The data must be returned in full and exactly as given.

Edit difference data
◇ ◇ ◇ ◇

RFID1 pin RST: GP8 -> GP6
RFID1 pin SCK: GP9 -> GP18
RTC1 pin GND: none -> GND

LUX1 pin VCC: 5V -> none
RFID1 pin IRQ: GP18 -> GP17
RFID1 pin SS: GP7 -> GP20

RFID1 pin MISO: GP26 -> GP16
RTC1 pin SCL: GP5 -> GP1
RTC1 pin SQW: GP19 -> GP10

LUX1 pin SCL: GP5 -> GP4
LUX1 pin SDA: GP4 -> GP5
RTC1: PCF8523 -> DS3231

◇ ◇ ◇ ◇

**Solution to this exercise:**
RFID1 pin RST: GP8 -> GP6
RFID1 pin SCK: GP9 -> GP18
RTC1 pin GND: none -> GND

LUX1 pin VCC: 5V -> none
RFID1 pin IRQ: GP18 -> GP17
RFID1 pin SS: GP7 -> GP20

RFID1 pin MISO: GP26 -> GP16
RTC1 pin SCL: GP5 -> GP1
RTC1 pin SQW: GP19 -> GP10

LUX1 pin SCL: GP5 -> GP4
LUX1 pin SDA: GP4 -> GP5
RTC1: PCF8523 -> DS3231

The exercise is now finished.